▶ _Data for review_

>>>>

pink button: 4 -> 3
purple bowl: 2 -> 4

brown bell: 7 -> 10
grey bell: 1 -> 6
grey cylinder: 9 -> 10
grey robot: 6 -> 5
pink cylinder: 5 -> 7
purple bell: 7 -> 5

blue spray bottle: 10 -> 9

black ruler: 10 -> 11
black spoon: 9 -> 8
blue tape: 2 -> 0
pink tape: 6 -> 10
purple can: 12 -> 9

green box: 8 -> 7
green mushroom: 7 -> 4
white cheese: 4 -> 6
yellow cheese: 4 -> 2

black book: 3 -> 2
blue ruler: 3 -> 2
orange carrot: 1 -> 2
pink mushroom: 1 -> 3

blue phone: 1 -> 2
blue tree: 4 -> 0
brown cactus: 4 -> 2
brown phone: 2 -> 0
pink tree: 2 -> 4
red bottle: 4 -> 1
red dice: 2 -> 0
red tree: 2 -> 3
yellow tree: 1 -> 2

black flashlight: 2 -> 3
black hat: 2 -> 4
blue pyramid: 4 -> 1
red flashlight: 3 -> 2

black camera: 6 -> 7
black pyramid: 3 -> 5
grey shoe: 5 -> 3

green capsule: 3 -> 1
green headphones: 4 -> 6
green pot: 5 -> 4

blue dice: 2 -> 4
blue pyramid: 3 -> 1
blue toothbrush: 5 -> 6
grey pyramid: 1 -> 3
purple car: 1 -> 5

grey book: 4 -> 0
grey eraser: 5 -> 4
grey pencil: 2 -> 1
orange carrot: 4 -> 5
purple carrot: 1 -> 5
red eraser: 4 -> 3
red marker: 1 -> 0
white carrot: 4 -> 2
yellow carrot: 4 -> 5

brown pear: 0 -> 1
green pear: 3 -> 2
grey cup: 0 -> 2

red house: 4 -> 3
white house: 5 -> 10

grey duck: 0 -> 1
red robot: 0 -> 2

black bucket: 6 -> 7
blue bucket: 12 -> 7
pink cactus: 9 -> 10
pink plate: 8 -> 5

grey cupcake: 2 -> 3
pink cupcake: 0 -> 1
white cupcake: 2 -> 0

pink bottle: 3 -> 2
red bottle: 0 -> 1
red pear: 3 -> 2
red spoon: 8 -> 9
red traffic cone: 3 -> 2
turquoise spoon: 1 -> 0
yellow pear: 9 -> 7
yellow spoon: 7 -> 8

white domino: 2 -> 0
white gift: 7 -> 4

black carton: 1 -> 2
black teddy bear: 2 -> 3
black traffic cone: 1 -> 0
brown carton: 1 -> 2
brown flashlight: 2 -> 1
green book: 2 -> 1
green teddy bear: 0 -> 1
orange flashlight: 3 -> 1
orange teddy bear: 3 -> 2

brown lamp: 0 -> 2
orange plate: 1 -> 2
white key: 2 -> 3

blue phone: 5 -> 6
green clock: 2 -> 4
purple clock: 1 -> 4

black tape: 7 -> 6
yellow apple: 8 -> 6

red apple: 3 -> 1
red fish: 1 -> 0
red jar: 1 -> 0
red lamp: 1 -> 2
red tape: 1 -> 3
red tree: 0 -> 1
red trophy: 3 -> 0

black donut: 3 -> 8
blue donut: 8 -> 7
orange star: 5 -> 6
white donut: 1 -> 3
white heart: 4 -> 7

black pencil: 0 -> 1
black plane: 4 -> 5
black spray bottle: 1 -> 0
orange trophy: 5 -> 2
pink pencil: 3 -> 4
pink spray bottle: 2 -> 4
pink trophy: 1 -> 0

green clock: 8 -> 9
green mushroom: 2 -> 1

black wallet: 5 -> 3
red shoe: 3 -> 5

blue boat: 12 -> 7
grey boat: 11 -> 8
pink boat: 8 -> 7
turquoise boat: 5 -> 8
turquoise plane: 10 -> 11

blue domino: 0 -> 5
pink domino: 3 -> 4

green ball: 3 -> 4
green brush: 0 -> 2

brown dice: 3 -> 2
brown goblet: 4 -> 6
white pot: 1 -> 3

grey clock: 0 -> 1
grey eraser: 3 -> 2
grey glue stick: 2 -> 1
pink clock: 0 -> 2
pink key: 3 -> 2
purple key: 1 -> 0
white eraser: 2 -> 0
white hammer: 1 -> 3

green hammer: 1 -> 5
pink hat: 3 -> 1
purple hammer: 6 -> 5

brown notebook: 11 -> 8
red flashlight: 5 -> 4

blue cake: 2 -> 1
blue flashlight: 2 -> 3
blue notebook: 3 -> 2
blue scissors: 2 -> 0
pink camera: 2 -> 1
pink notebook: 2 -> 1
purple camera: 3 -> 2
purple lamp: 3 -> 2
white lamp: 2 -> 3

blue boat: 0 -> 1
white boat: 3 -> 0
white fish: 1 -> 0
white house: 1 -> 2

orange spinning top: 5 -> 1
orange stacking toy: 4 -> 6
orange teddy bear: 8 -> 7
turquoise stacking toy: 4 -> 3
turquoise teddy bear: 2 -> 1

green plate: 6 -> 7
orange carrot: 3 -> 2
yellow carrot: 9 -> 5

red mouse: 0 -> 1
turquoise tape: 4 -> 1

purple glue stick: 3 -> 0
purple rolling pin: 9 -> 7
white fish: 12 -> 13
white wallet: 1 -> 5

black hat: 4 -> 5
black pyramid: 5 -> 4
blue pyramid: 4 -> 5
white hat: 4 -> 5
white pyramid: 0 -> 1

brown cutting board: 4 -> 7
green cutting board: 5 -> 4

<<<<

▶ _Work item_
Starting at the line with "brown lamp: 0 -> 2" and ending at the line with "brown notebook: 11 -> 8", print each line of the listing above exactly, with no other lines.

▶ _Exercise response_
brown lamp: 0 -> 2
orange plate: 1 -> 2
white key: 2 -> 3

blue phone: 5 -> 6
green clock: 2 -> 4
purple clock: 1 -> 4

black tape: 7 -> 6
yellow apple: 8 -> 6

red apple: 3 -> 1
red fish: 1 -> 0
red jar: 1 -> 0
red lamp: 1 -> 2
red tape: 1 -> 3
red tree: 0 -> 1
red trophy: 3 -> 0

black donut: 3 -> 8
blue donut: 8 -> 7
orange star: 5 -> 6
white donut: 1 -> 3
white heart: 4 -> 7

black pencil: 0 -> 1
black plane: 4 -> 5
black spray bottle: 1 -> 0
orange trophy: 5 -> 2
pink pencil: 3 -> 4
pink spray bottle: 2 -> 4
pink trophy: 1 -> 0

green clock: 8 -> 9
green mushroom: 2 -> 1

black wallet: 5 -> 3
red shoe: 3 -> 5

blue boat: 12 -> 7
grey boat: 11 -> 8
pink boat: 8 -> 7
turquoise boat: 5 -> 8
turquoise plane: 10 -> 11

blue domino: 0 -> 5
pink domino: 3 -> 4

green ball: 3 -> 4
green brush: 0 -> 2

brown dice: 3 -> 2
brown goblet: 4 -> 6
white pot: 1 -> 3

grey clock: 0 -> 1
grey eraser: 3 -> 2
grey glue stick: 2 -> 1
pink clock: 0 -> 2
pink key: 3 -> 2
purple key: 1 -> 0
white eraser: 2 -> 0
white hammer: 1 -> 3

green hammer: 1 -> 5
pink hat: 3 -> 1
purple hammer: 6 -> 5

brown notebook: 11 -> 8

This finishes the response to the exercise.